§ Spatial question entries
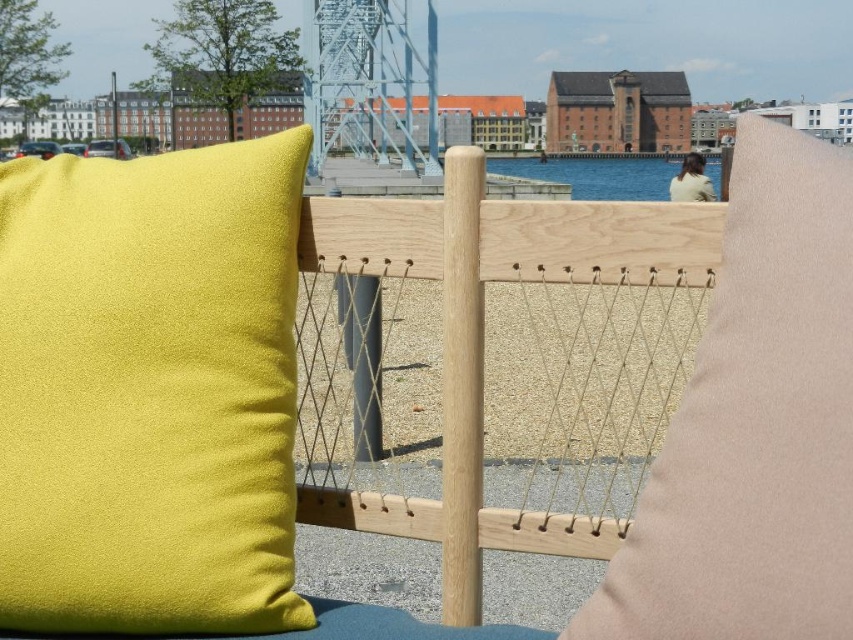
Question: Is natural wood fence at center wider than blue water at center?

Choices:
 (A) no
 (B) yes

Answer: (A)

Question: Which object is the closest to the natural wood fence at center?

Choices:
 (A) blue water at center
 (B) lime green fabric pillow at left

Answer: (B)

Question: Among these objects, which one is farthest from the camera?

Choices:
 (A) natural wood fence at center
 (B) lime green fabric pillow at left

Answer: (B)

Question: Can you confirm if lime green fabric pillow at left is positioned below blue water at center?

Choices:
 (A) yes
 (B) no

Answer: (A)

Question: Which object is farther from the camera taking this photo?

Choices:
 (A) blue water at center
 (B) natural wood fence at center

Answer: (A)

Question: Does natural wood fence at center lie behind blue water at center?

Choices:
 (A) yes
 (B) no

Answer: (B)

§ Requirement
Can you edit the lines starting at the one that has "Question: Does natural" and running through the end of the records, swapping "behind" for "in front of" and changing nothing else?

§ Written reply
Question: Does natural wood fence at center lie in front of blue water at center?

Choices:
 (A) yes
 (B) no

Answer: (B)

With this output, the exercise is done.